*** Begin section ***

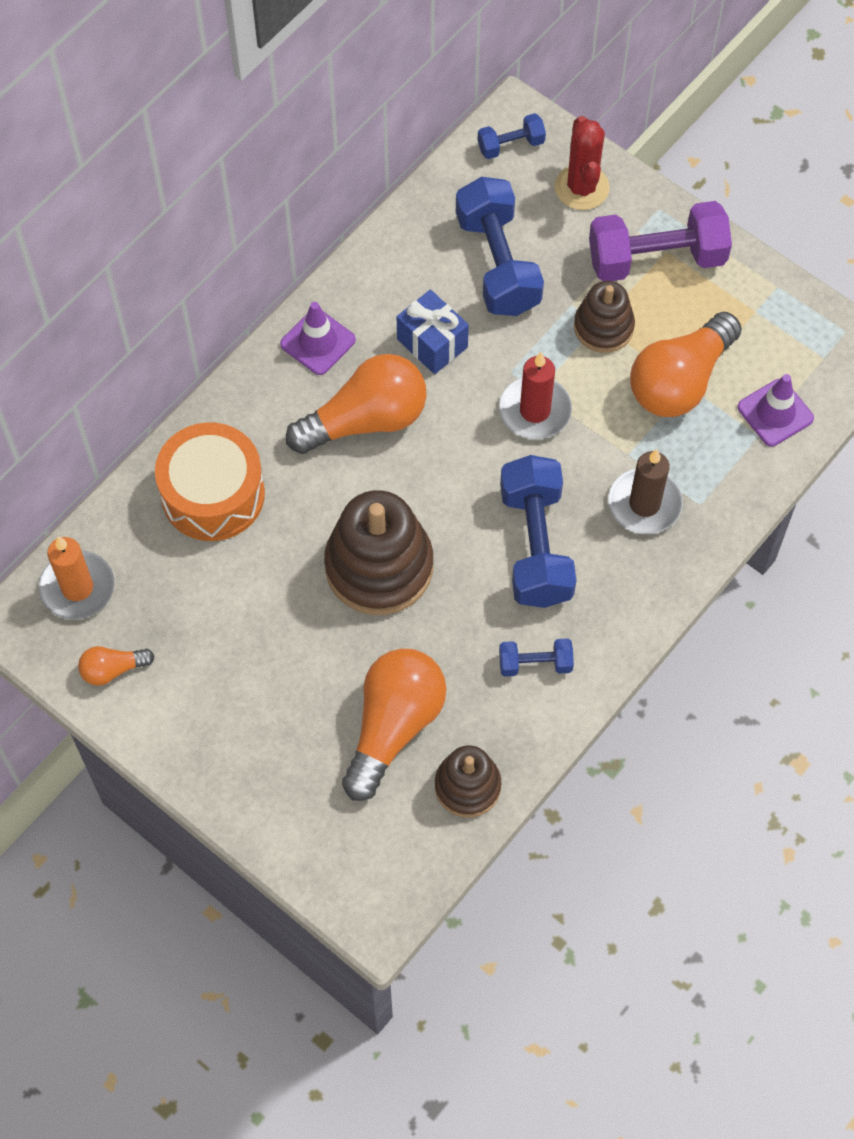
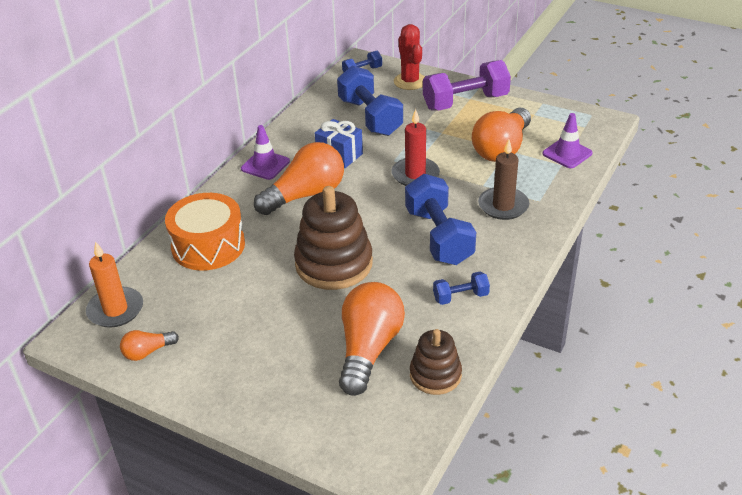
camera: 10 degrees left, 25 degrees down
(603, 327) = (445, 133): brown stacking toy -> none

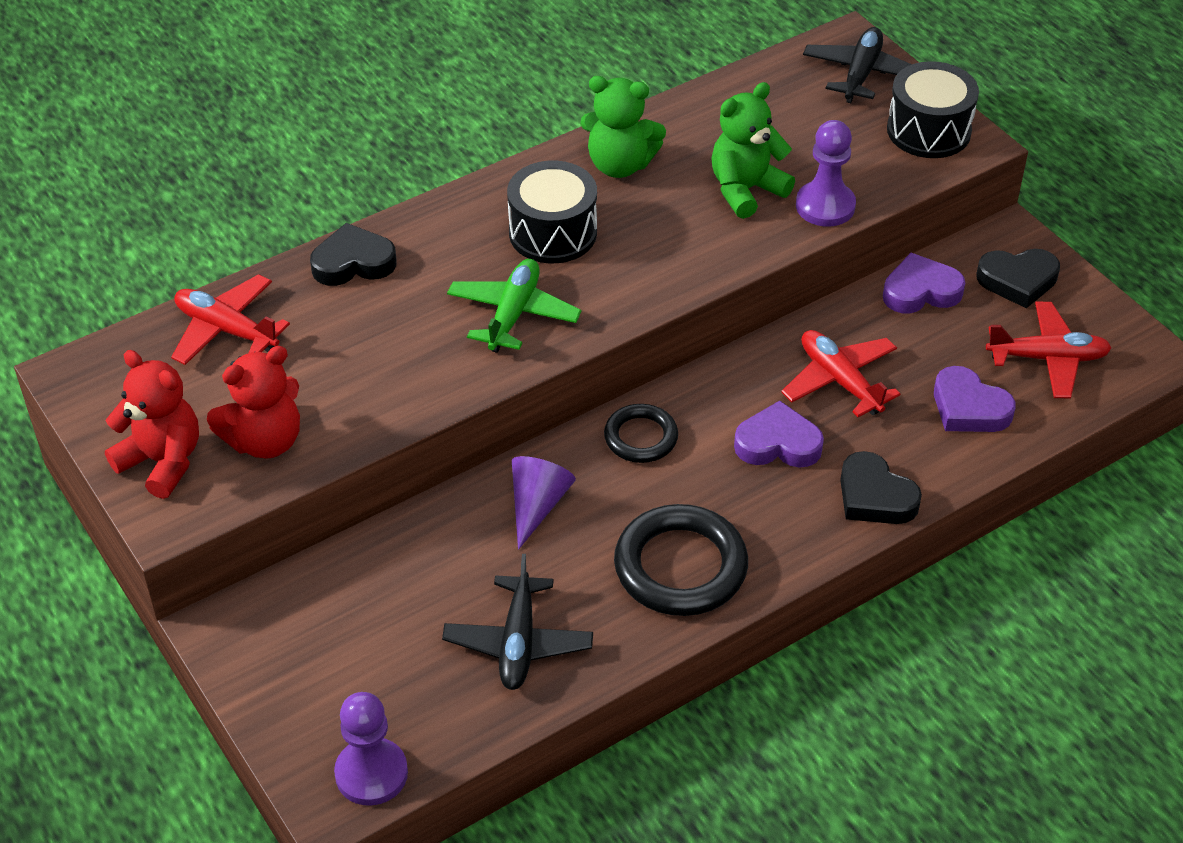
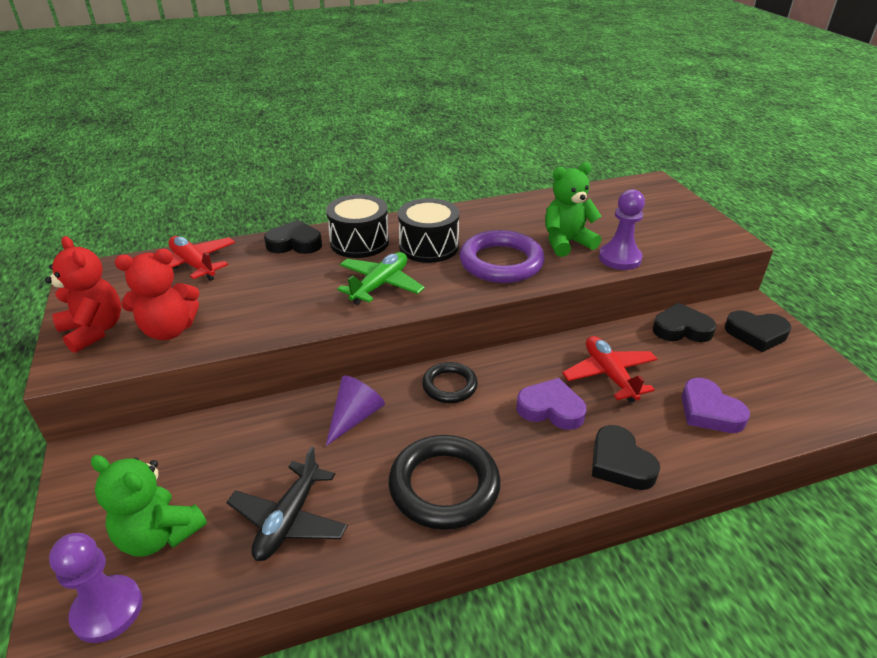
camera: 15 degrees right, 10 degrees down
(620, 165) = (487, 219): green teddy bear -> green teddy bear (159, 535)
(665, 243) = (501, 262): none -> purple ring
(861, 74) = (659, 197): black plane -> none
(920, 291) = (681, 329): purple heart -> black heart
(928, 130) = (701, 229): black drum -> black drum (359, 242)
(1047, 358) = (777, 388): red plane -> none

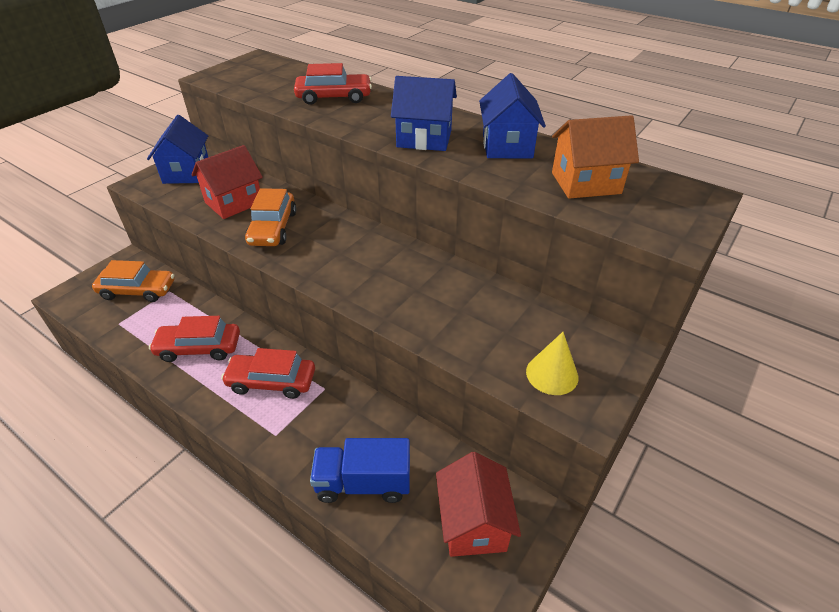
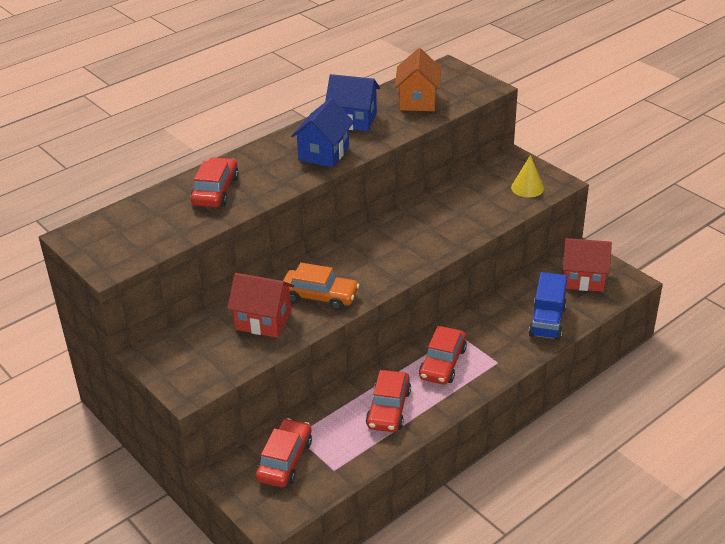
camera: 75 degrees left, 5 degrees down
(138, 290) = (285, 460): orange car -> red car
(186, 172) = (183, 356): blue house -> none
(234, 202) = (263, 321): red house -> red house turned 45 degrees counterclockwise

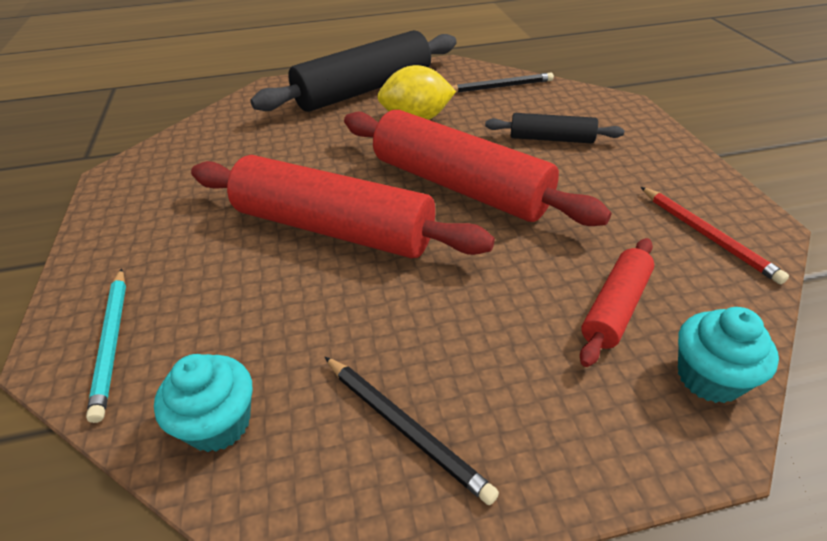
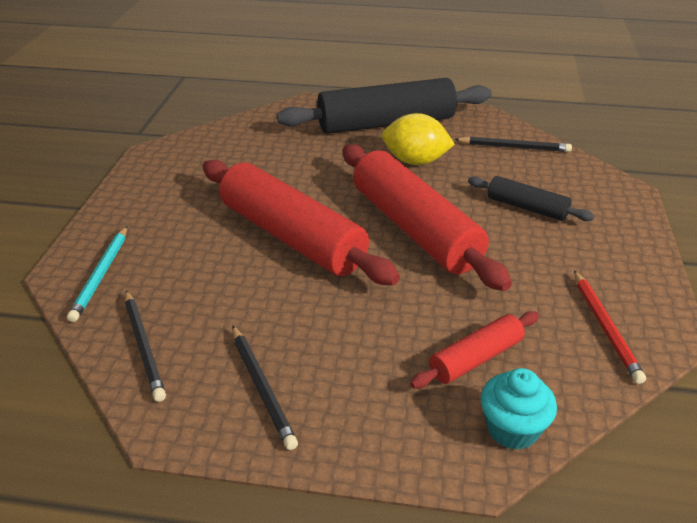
camera: 20 degrees right, 5 degrees down
(218, 423) = (144, 346): turquoise cupcake -> black pencil

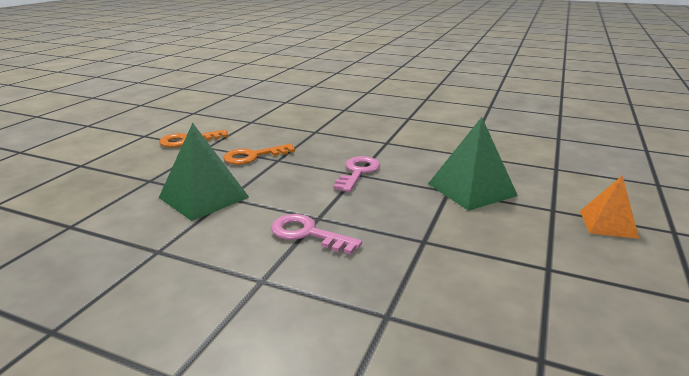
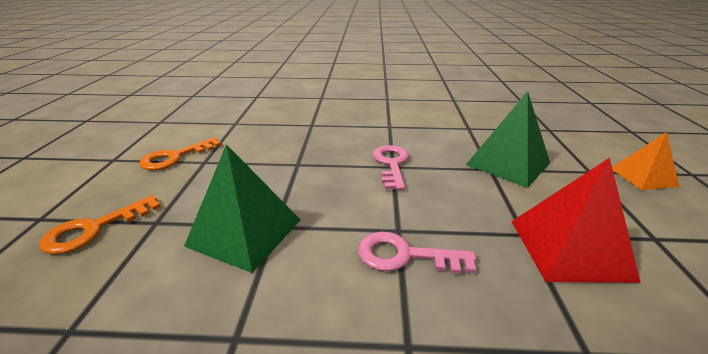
camera: 20 degrees left, 5 degrees up
(253, 156) = (267, 164): orange key -> orange key (94, 229)
(452, 257) = (569, 248): none -> red pyramid

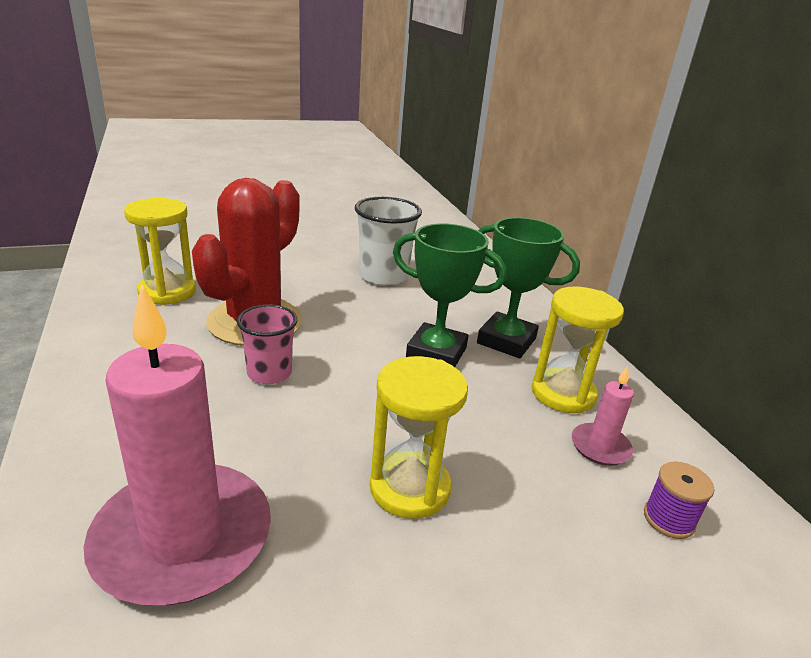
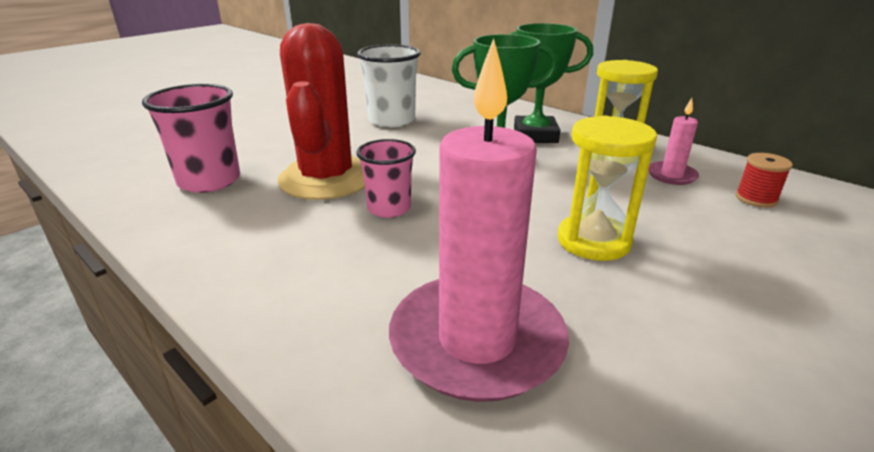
camera: 25 degrees left, 0 degrees up
(167, 292) = (209, 181): yellow hourglass -> pink cup
(668, 519) = (756, 198): purple spool -> red spool

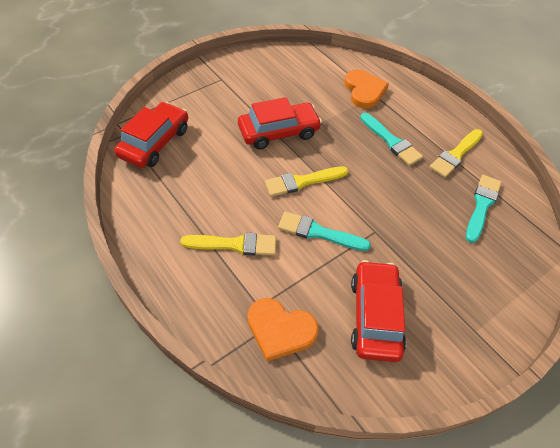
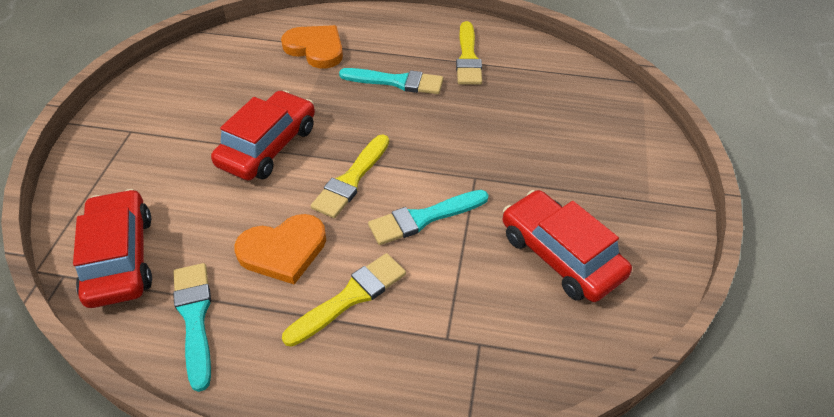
camera: 40 degrees left, 5 degrees down
(280, 330) = (493, 343): orange heart -> orange heart (283, 250)
(482, 205) = (537, 88): turquoise brush -> turquoise brush (195, 318)

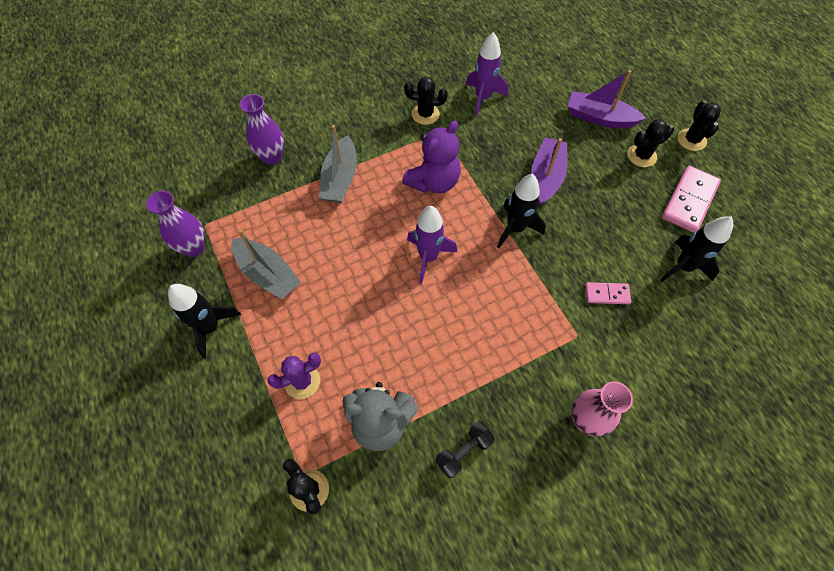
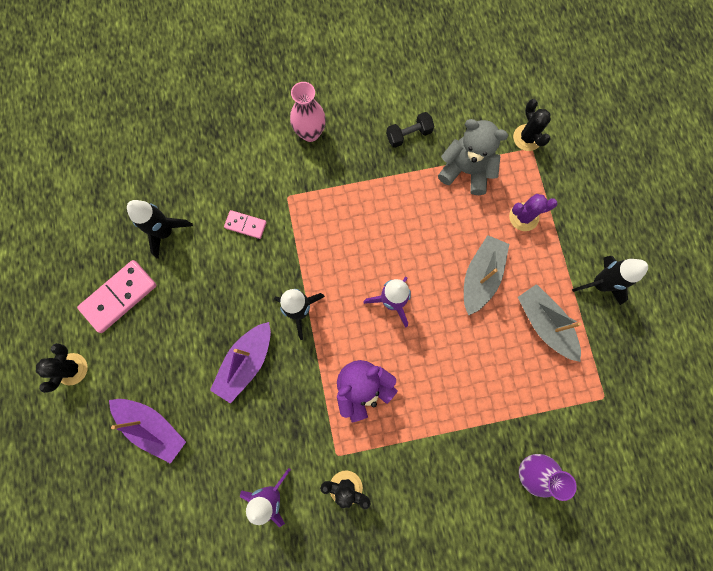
camera: 165 degrees left, 15 degrees up
(194, 248) = (614, 372): purple vase -> none
(340, 178) = (459, 419): grey boat -> grey boat (481, 277)
(641, 156) = (135, 363): black cactus -> none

*** End section ***

■ **Problem details**:
In the material above, the stretch from the line with "(920, 291) = (681, 329): purple" through the line with "(280, 330) = (493, 343): orange" is to be given again exactly, minus the pictures.

■ **Solution to this exercise**:
(920, 291) = (681, 329): purple heart -> black heart
(928, 130) = (701, 229): black drum -> black drum (359, 242)
(1047, 358) = (777, 388): red plane -> none

camera: 75 degrees left, 5 degrees down
(138, 290) = (285, 460): orange car -> red car
(186, 172) = (183, 356): blue house -> none
(234, 202) = (263, 321): red house -> red house turned 45 degrees counterclockwise

camera: 20 degrees right, 5 degrees down
(218, 423) = (144, 346): turquoise cupcake -> black pencil

camera: 20 degrees left, 5 degrees up
(253, 156) = (267, 164): orange key -> orange key (94, 229)
(452, 257) = (569, 248): none -> red pyramid

camera: 25 degrees left, 0 degrees up
(167, 292) = (209, 181): yellow hourglass -> pink cup
(668, 519) = (756, 198): purple spool -> red spool

camera: 40 degrees left, 5 degrees down
(280, 330) = (493, 343): orange heart -> orange heart (283, 250)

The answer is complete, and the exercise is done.